• _Exercise requirements_
Below is a listing from which only part is wanted; return exactly the lines from the one with "The size of the nakrętka (pomarańczowy)" up to and including the one with "The kaczka (szary)".

• _Provided records_
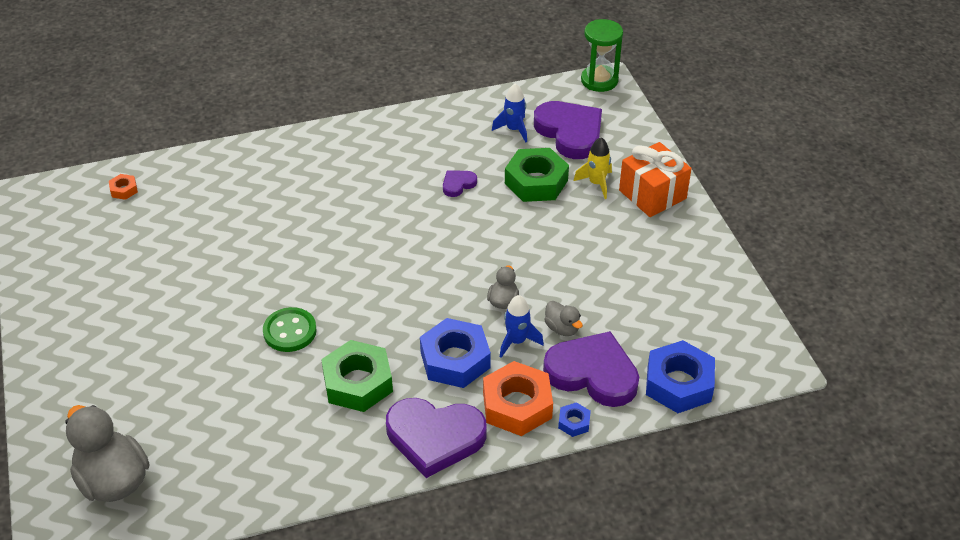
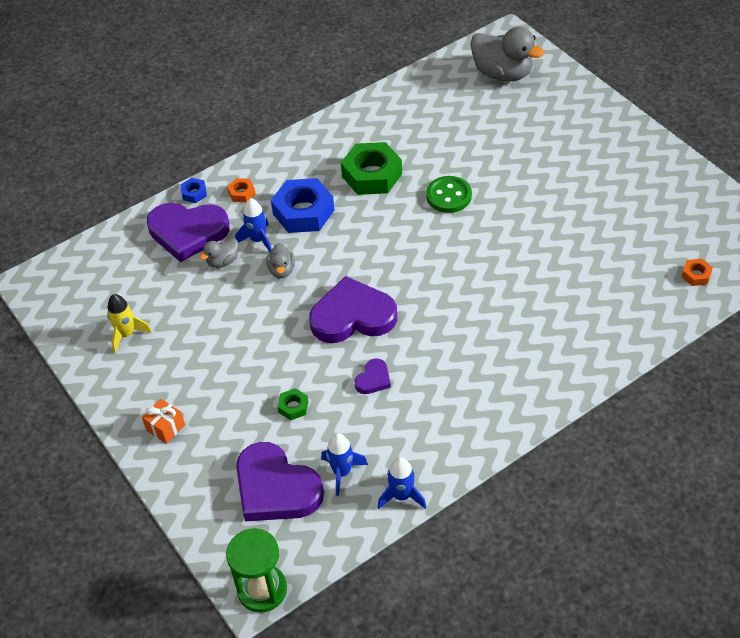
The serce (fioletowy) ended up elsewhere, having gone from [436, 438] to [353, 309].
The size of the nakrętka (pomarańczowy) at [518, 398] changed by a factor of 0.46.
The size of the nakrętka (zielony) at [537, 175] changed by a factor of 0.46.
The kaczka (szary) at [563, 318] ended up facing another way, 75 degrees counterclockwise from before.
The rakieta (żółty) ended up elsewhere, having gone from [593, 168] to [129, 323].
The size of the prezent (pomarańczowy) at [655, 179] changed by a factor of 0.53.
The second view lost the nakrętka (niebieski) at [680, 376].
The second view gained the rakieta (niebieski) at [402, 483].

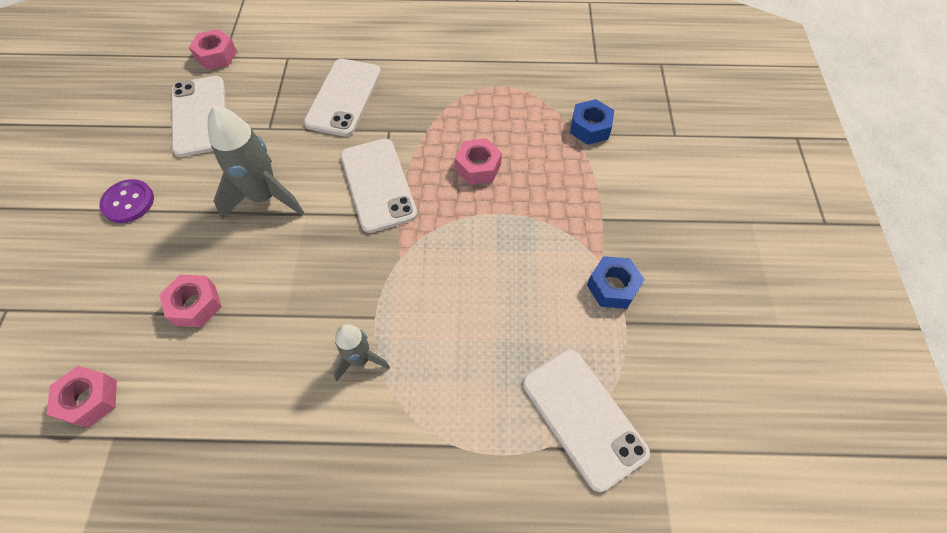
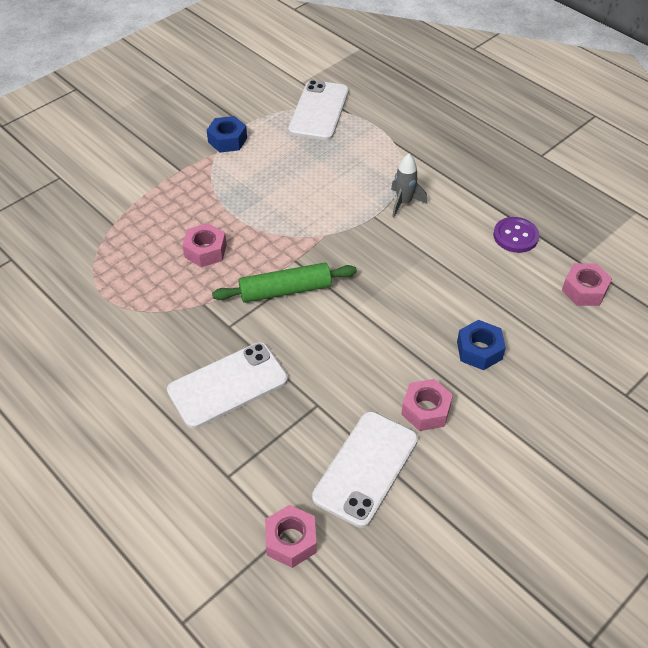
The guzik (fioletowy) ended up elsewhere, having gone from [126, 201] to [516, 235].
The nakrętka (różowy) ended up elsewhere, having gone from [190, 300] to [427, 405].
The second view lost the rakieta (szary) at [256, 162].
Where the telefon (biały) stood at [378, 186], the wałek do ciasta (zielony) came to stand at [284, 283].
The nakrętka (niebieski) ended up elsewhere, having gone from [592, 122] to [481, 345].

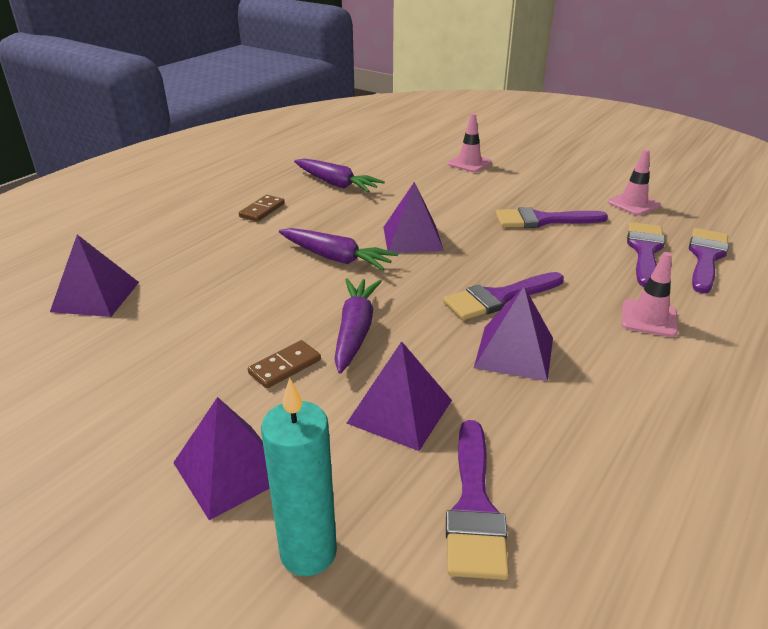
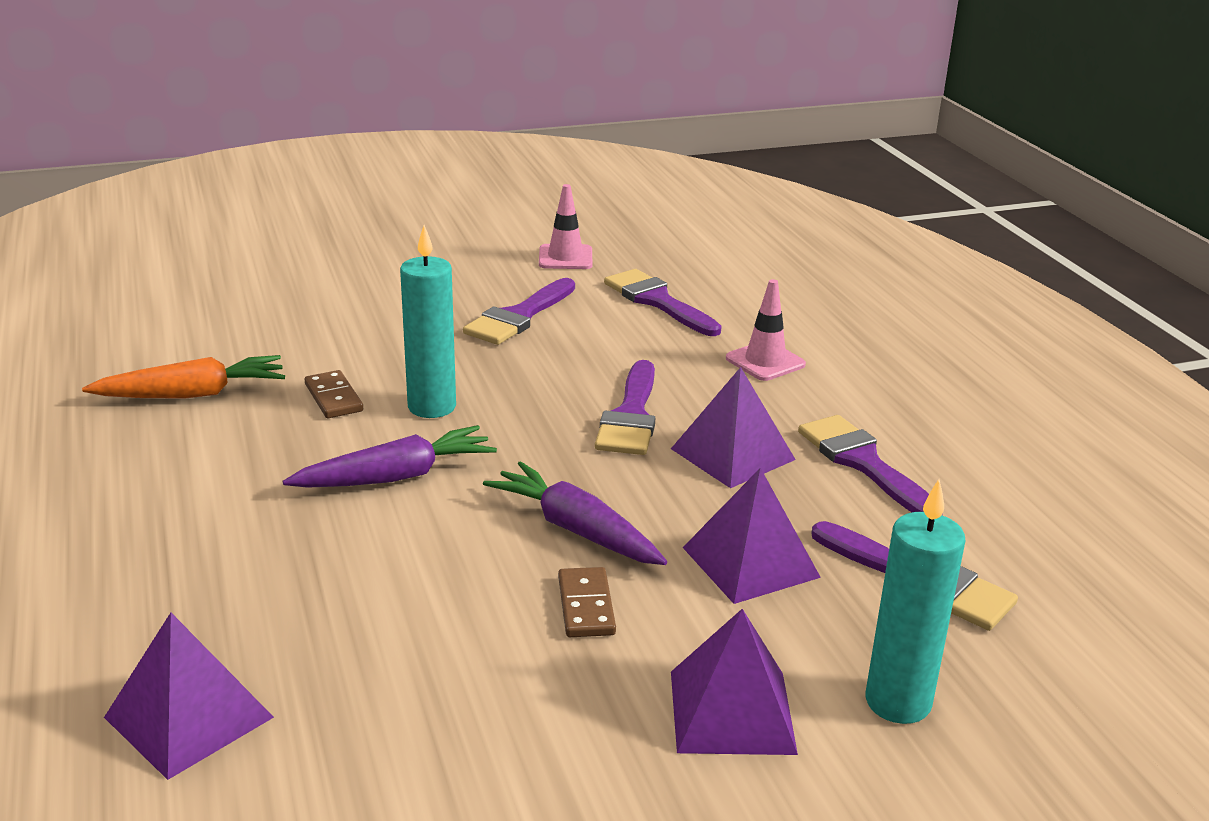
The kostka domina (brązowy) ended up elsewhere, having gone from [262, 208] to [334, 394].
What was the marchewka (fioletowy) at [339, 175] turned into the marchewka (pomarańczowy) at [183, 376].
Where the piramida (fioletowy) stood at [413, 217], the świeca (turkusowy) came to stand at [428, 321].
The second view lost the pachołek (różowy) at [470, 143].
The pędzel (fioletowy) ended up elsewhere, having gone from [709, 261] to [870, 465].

• _Result for this task_
The size of the nakrętka (pomarańczowy) at [518, 398] changed by a factor of 0.46.
The size of the nakrętka (zielony) at [537, 175] changed by a factor of 0.46.
The kaczka (szary) at [563, 318] ended up facing another way, 75 degrees counterclockwise from before.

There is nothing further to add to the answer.